WHAT THE TASK ASKS → Set down, exactly and with no pictures, the line that contains "brown star: (447, 496)" and all lines after it in the listing.

DATASET ENTRIES →
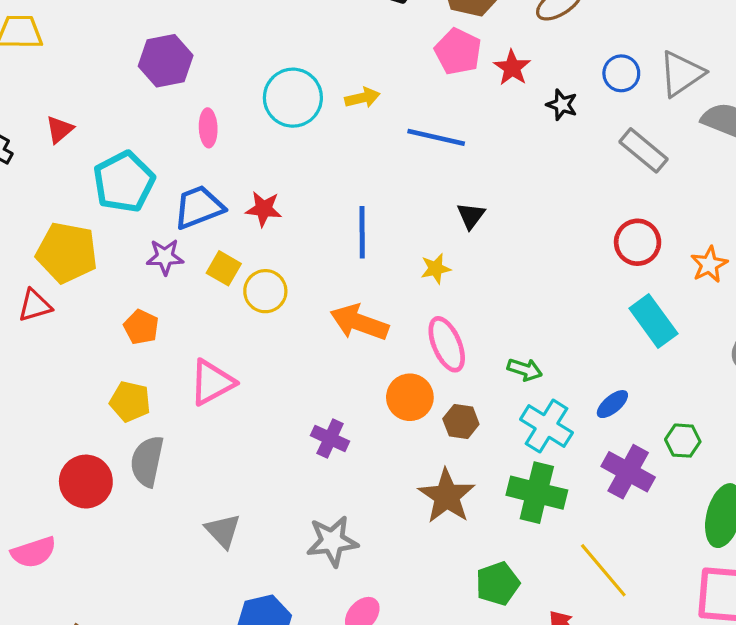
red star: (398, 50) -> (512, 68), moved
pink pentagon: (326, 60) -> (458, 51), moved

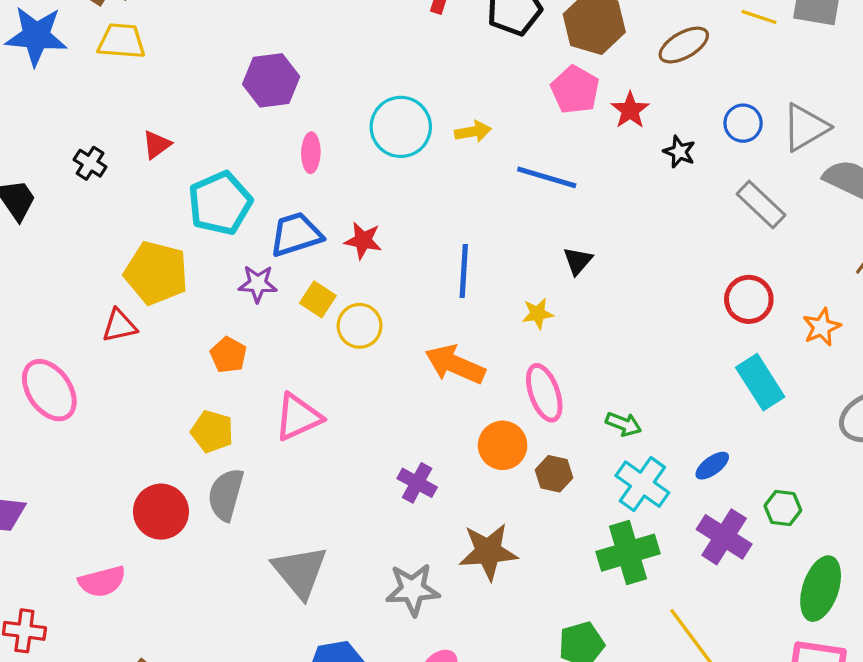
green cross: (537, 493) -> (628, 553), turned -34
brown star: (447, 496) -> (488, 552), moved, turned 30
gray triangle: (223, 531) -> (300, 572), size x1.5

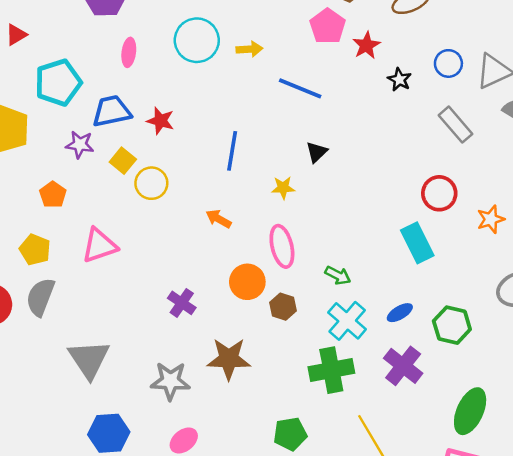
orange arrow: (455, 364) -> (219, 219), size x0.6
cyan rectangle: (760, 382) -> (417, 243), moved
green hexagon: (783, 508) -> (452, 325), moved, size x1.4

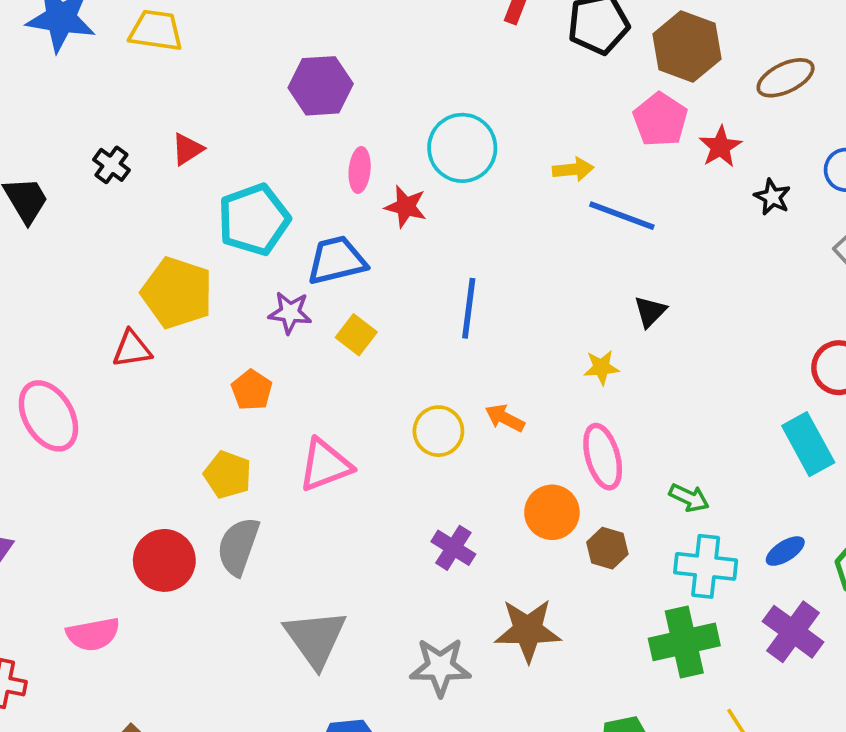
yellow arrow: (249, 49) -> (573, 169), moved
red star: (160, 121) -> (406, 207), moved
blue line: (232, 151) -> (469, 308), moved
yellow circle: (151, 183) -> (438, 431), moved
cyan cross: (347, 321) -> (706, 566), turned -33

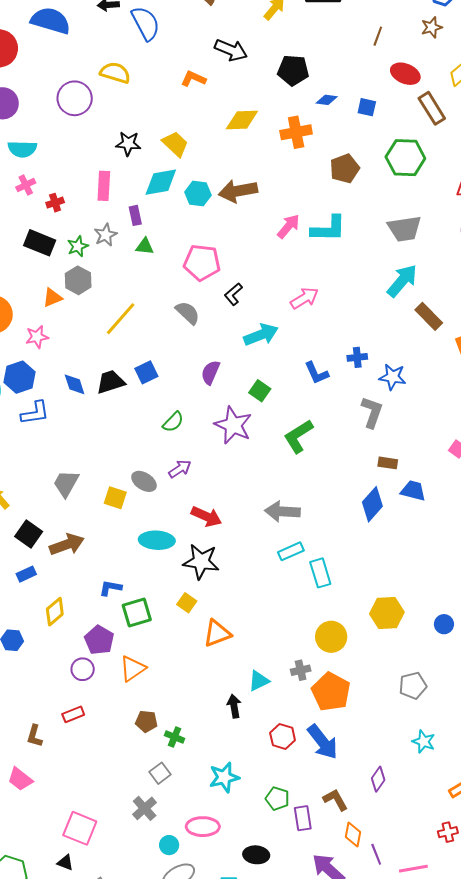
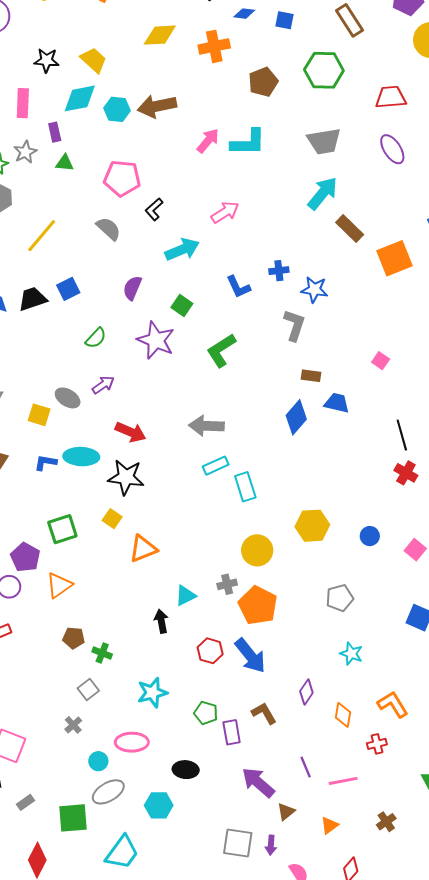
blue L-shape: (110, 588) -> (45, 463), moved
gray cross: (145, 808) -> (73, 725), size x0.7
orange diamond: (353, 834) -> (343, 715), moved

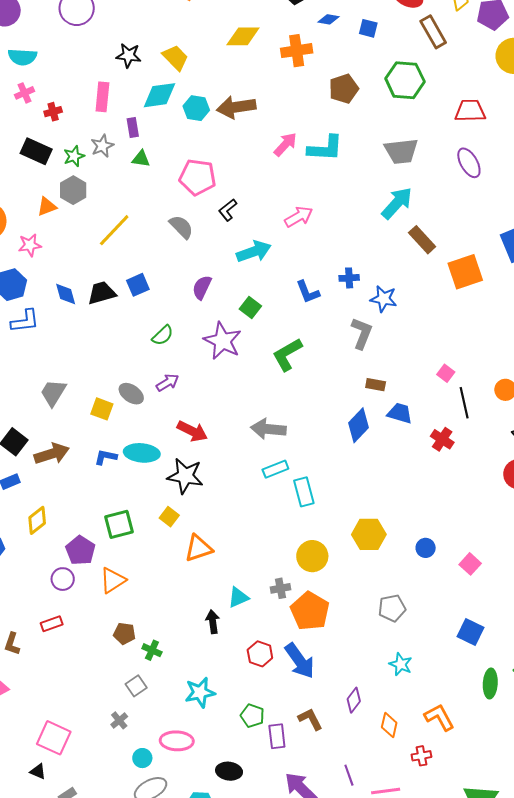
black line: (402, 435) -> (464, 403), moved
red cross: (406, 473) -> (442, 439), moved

ANSWER BOX →
brown star: (447, 496) -> (488, 552), moved, turned 30
gray triangle: (223, 531) -> (300, 572), size x1.5

orange arrow: (455, 364) -> (219, 219), size x0.6
cyan rectangle: (760, 382) -> (417, 243), moved
green hexagon: (783, 508) -> (452, 325), moved, size x1.4

yellow arrow: (249, 49) -> (573, 169), moved
red star: (160, 121) -> (406, 207), moved
blue line: (232, 151) -> (469, 308), moved
yellow circle: (151, 183) -> (438, 431), moved
cyan cross: (347, 321) -> (706, 566), turned -33

blue L-shape: (110, 588) -> (45, 463), moved
gray cross: (145, 808) -> (73, 725), size x0.7
orange diamond: (353, 834) -> (343, 715), moved

black line: (402, 435) -> (464, 403), moved
red cross: (406, 473) -> (442, 439), moved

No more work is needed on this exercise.